→ Problem to work on: Reproduce the records below in full and exactly, without their images.

Object state change records
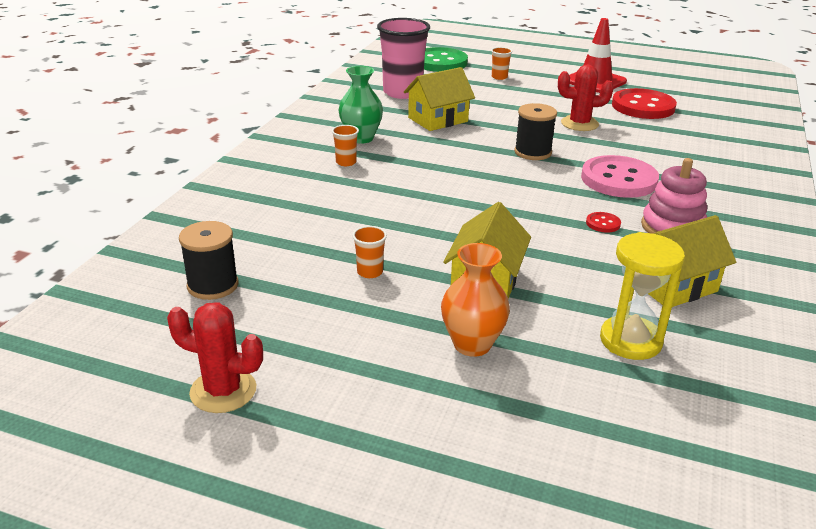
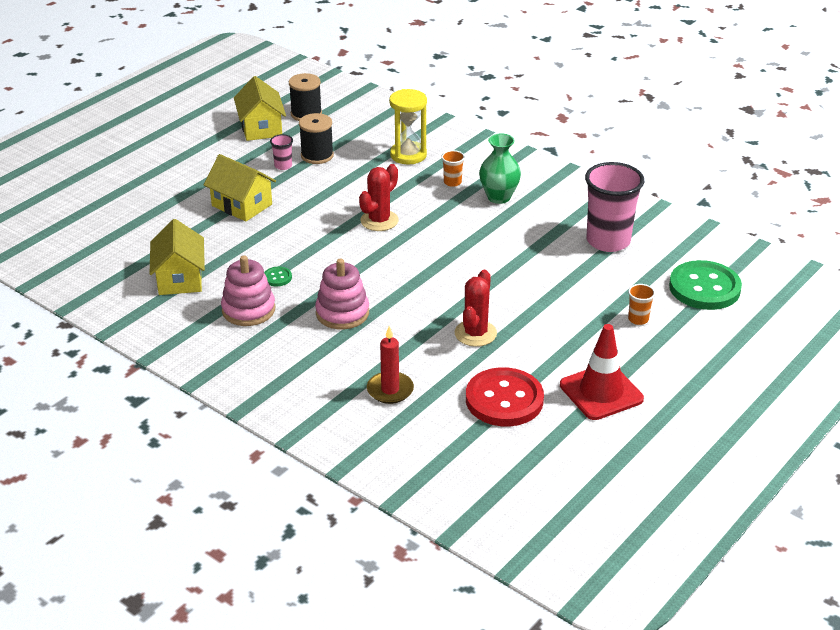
camera: 110 degrees right, 5 degrees up
(223, 391) = (208, 110): red cactus -> red cactus (379, 221)
(370, 272) = (283, 166): orange cup -> pink cup
(438, 119) = (524, 247): yellow house -> yellow house (261, 128)
(472, 344) = (185, 185): orange vase -> none
(533, 152) = (422, 282): black spool -> black spool (317, 155)
(603, 223) = (277, 277): red button -> green button
(619, 179) = (342, 313): pink button -> pink stacking toy
(630, 341) = (143, 239): yellow hourglass -> yellow hourglass (408, 155)
(688, 144) = (390, 390): none -> red candle

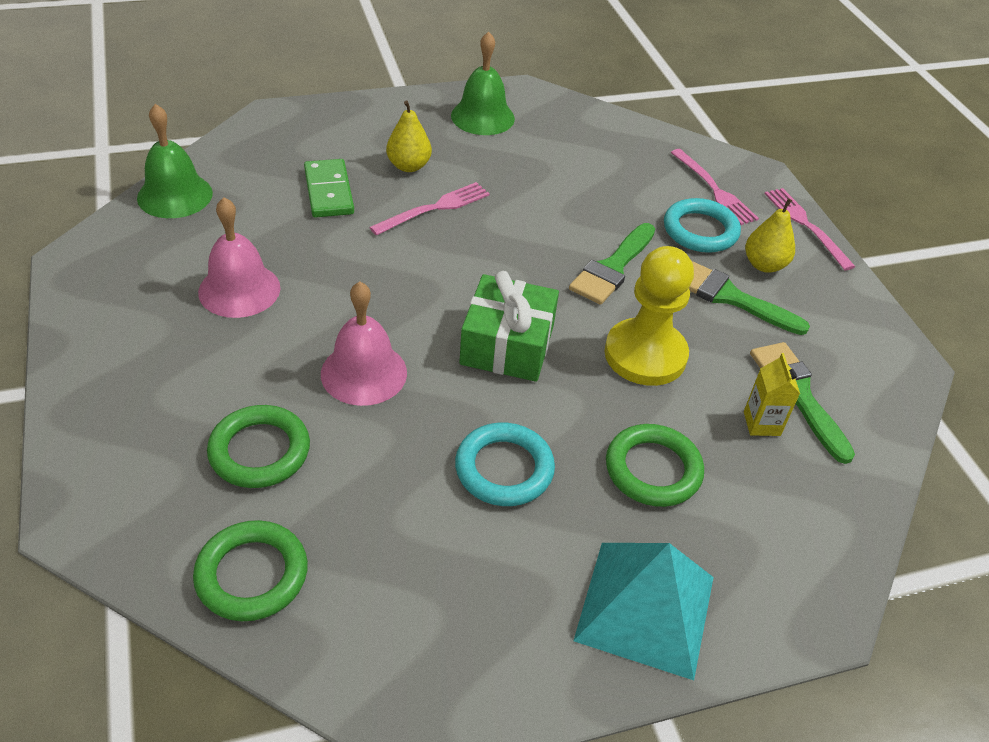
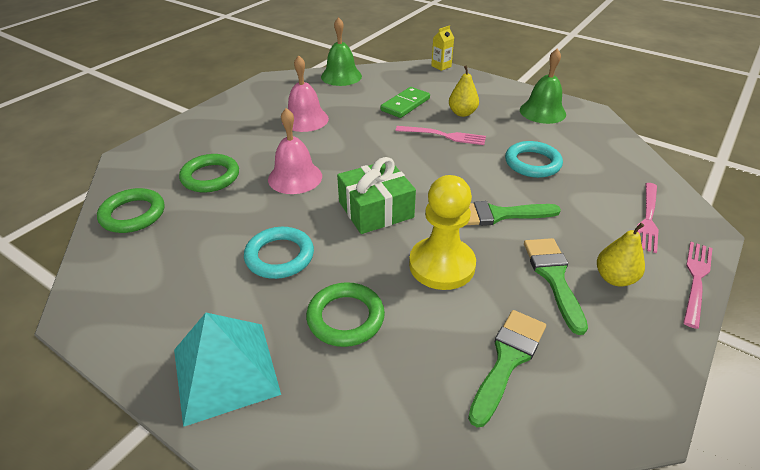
camera: 55 degrees right, 5 degrees down
(700, 230) = (595, 232): turquoise ring -> turquoise ring (532, 163)
(761, 423) = (452, 353): yellow carton -> yellow carton (441, 66)

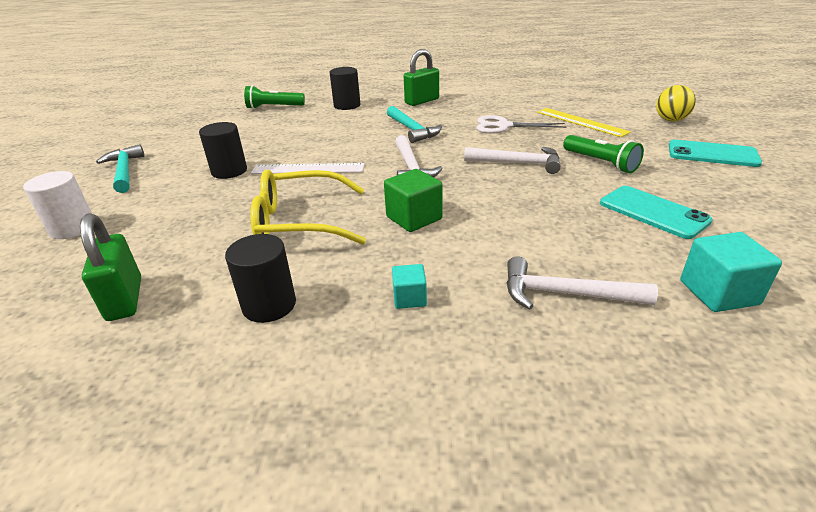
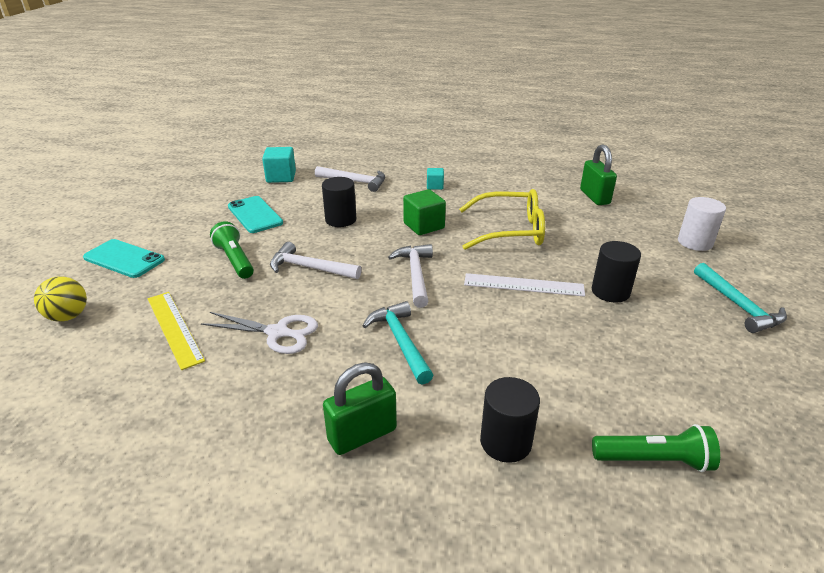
camera: 175 degrees left, 0 degrees up
(269, 305) = (509, 189): black cylinder -> black cylinder (340, 220)

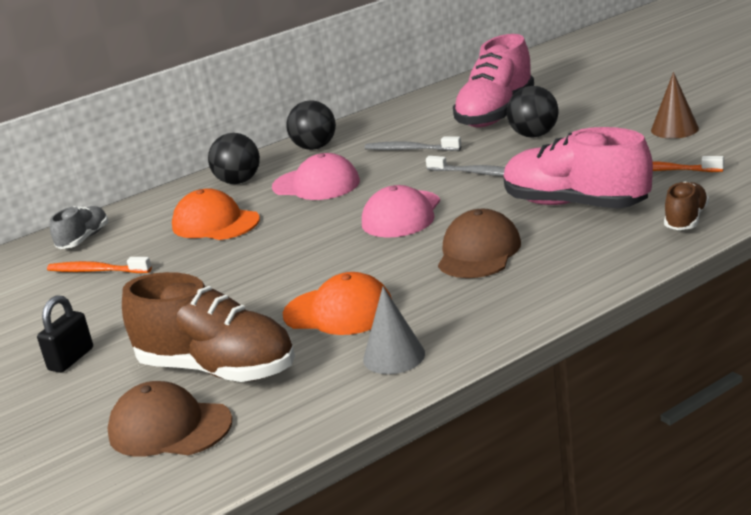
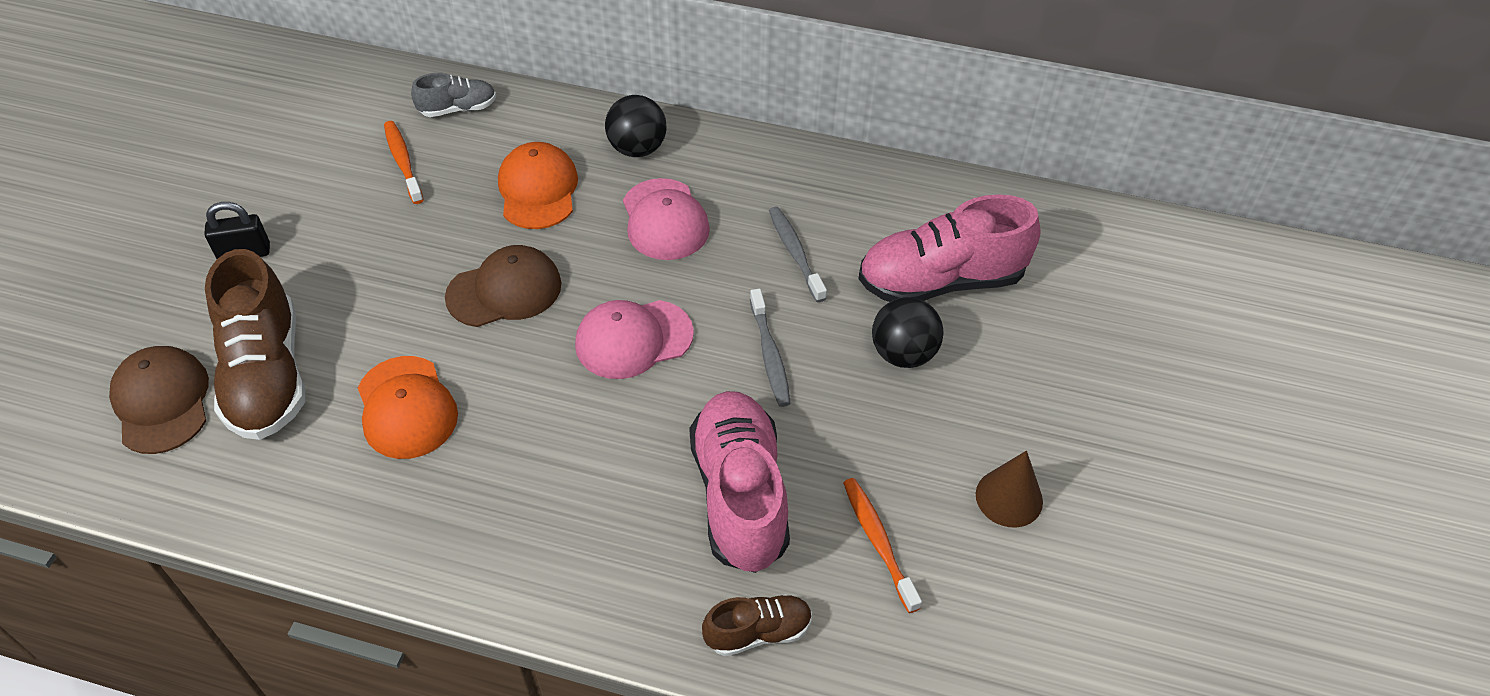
camera: 45 degrees right, 25 degrees up
(315, 147) = (752, 162): black ball -> none
(394, 356) = (341, 505): grey cone -> none
(478, 252) = (582, 460): brown cap -> brown cap (504, 290)

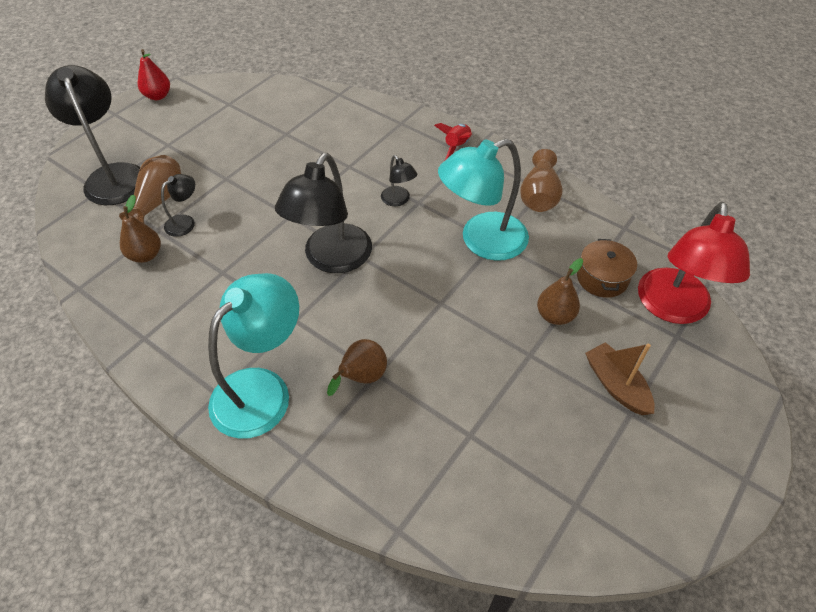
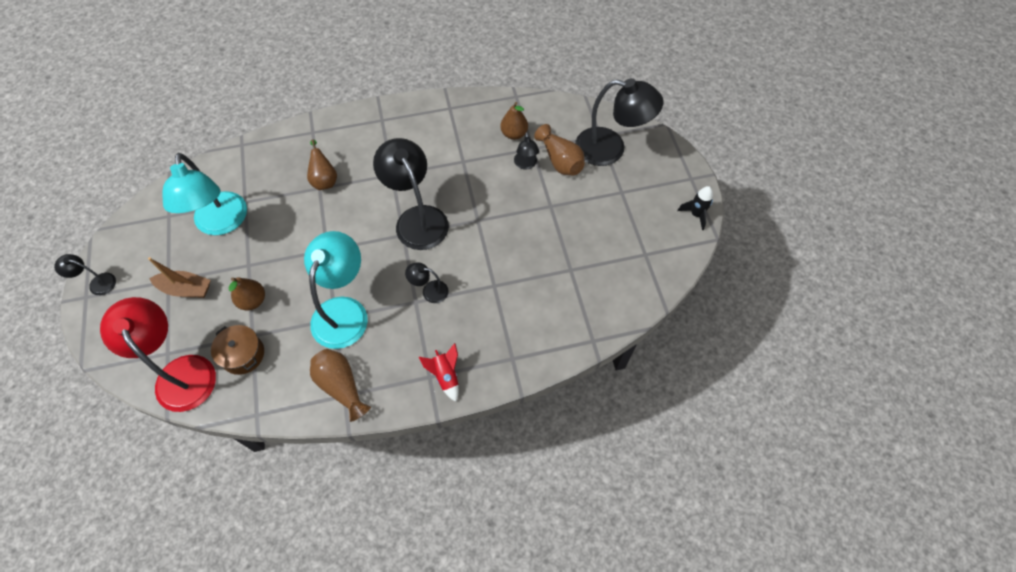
camera: 130 degrees right, 10 degrees up
(158, 96) = (696, 214): red pear -> black rocket
(262, 389) = (365, 137): turquoise lamp -> turquoise lamp (221, 223)
(722, 486) = (97, 283): none -> black lamp

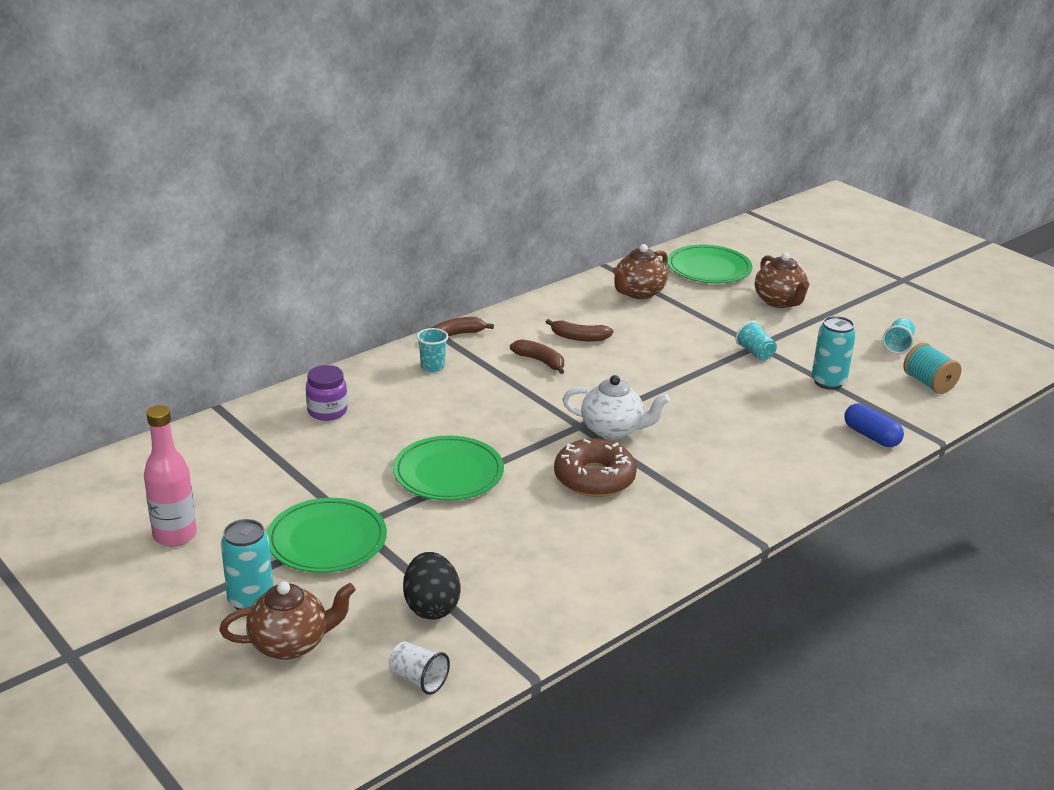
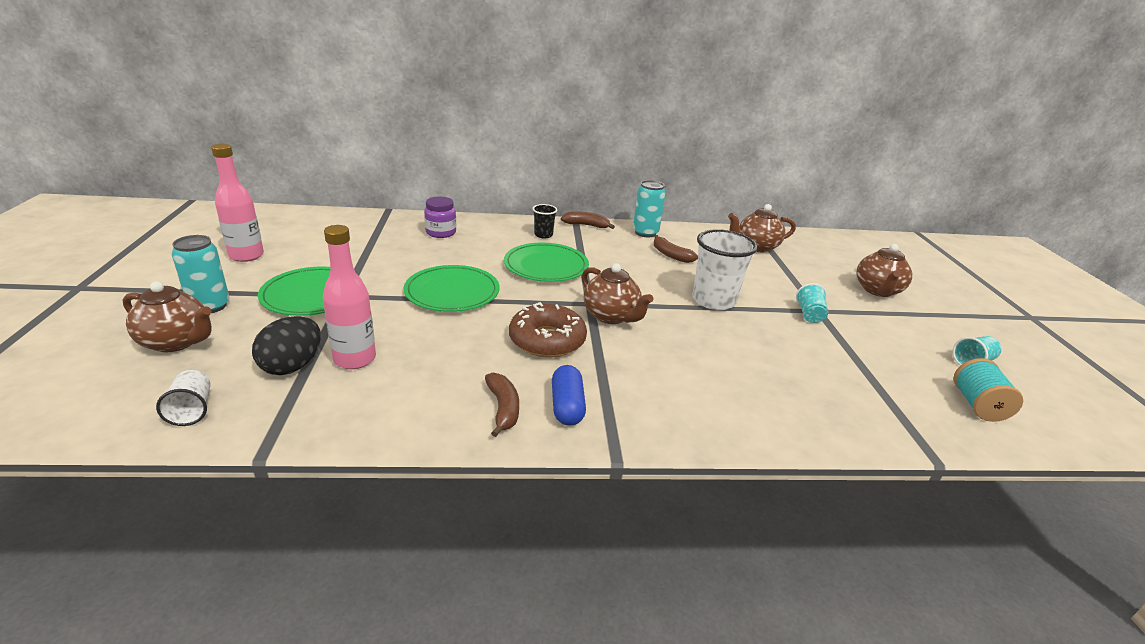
camera: 35 degrees right, 0 degrees up
(432, 366) = (543, 235): turquoise cup -> black cup
(471, 574) = (355, 359): none -> pink bottle
(540, 361) = (621, 257): brown banana -> brown banana (503, 408)
(613, 430) = (611, 316): white teapot -> brown teapot
(671, 373) = (713, 300): none -> white cup
(709, 268) = (837, 252): green plate -> green plate (546, 266)
(828, 382) = (859, 361): turquoise can -> turquoise can (645, 233)
(871, 436) = (855, 422): blue capsule -> blue capsule (567, 406)

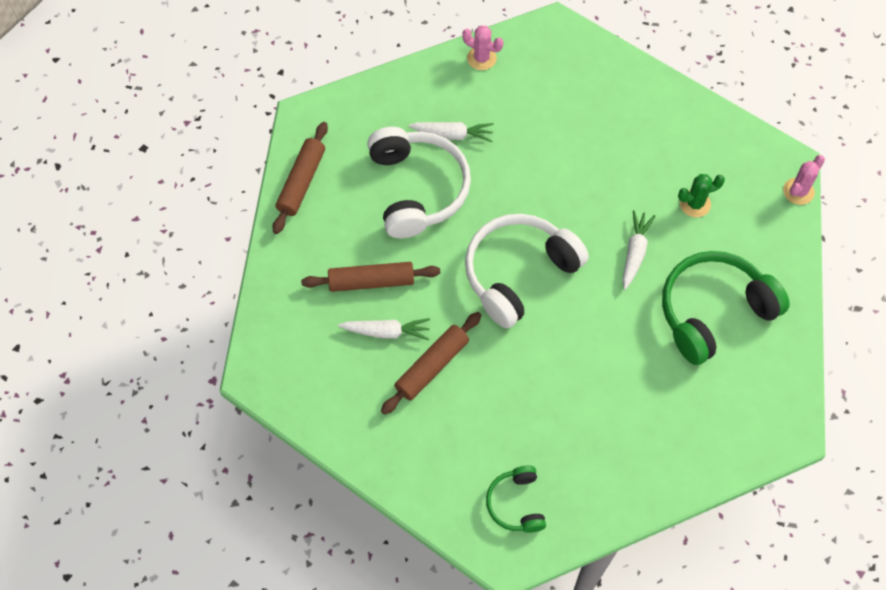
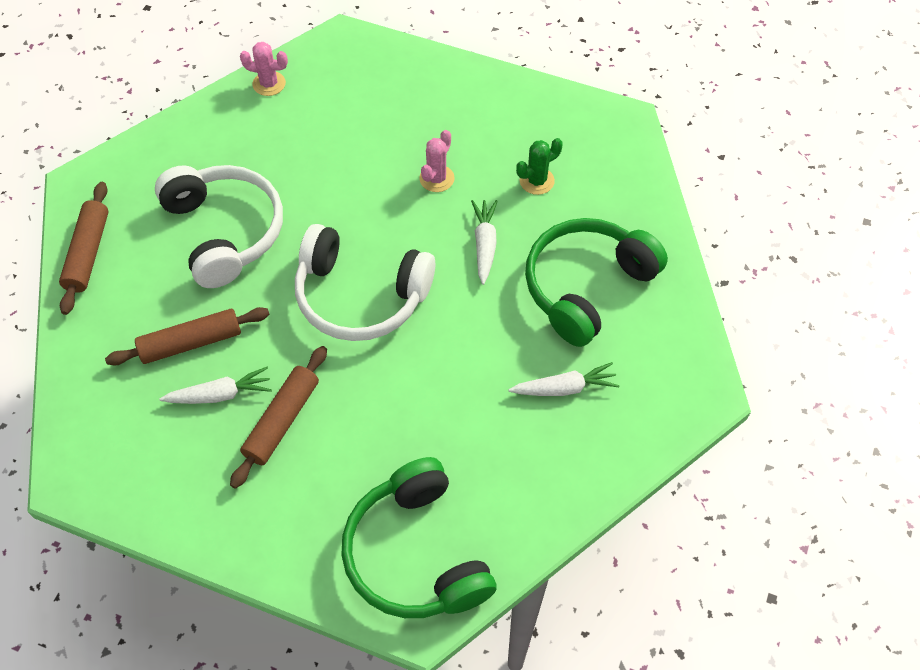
camera: 15 degrees left, 5 degrees down
(453, 134) = (254, 167): white carrot -> white carrot (565, 388)
(516, 503) = (417, 554): green headphones -> green headphones, size x1.92
(519, 273) = (361, 295): white headphones -> white headphones turned 105 degrees counterclockwise
(798, 191) = (642, 145): pink cactus -> pink cactus (437, 178)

→ Solution for this exercise:
camera: 110 degrees right, 5 degrees up
(223, 391) = (208, 110): red cactus -> red cactus (379, 221)
(370, 272) = (283, 166): orange cup -> pink cup
(438, 119) = (524, 247): yellow house -> yellow house (261, 128)
(472, 344) = (185, 185): orange vase -> none
(533, 152) = (422, 282): black spool -> black spool (317, 155)
(603, 223) = (277, 277): red button -> green button
(619, 179) = (342, 313): pink button -> pink stacking toy
(630, 341) = (143, 239): yellow hourglass -> yellow hourglass (408, 155)
(688, 144) = (390, 390): none -> red candle

camera: 55 degrees right, 5 degrees down
(700, 230) = (595, 232): turquoise ring -> turquoise ring (532, 163)
(761, 423) = (452, 353): yellow carton -> yellow carton (441, 66)

camera: 175 degrees left, 0 degrees up
(269, 305) = (509, 189): black cylinder -> black cylinder (340, 220)

camera: 45 degrees right, 25 degrees up
(315, 147) = (752, 162): black ball -> none
(394, 356) = (341, 505): grey cone -> none
(478, 252) = (582, 460): brown cap -> brown cap (504, 290)

camera: 130 degrees right, 10 degrees up
(158, 96) = (696, 214): red pear -> black rocket
(262, 389) = (365, 137): turquoise lamp -> turquoise lamp (221, 223)
(722, 486) = (97, 283): none -> black lamp

camera: 35 degrees right, 0 degrees up
(432, 366) = (543, 235): turquoise cup -> black cup
(471, 574) = (355, 359): none -> pink bottle
(540, 361) = (621, 257): brown banana -> brown banana (503, 408)
(613, 430) = (611, 316): white teapot -> brown teapot
(671, 373) = (713, 300): none -> white cup
(709, 268) = (837, 252): green plate -> green plate (546, 266)
(828, 382) = (859, 361): turquoise can -> turquoise can (645, 233)
(871, 436) = (855, 422): blue capsule -> blue capsule (567, 406)

camera: 15 degrees left, 5 degrees down
(453, 134) = (254, 167): white carrot -> white carrot (565, 388)
(516, 503) = (417, 554): green headphones -> green headphones, size x1.92
(519, 273) = (361, 295): white headphones -> white headphones turned 105 degrees counterclockwise
(798, 191) = (642, 145): pink cactus -> pink cactus (437, 178)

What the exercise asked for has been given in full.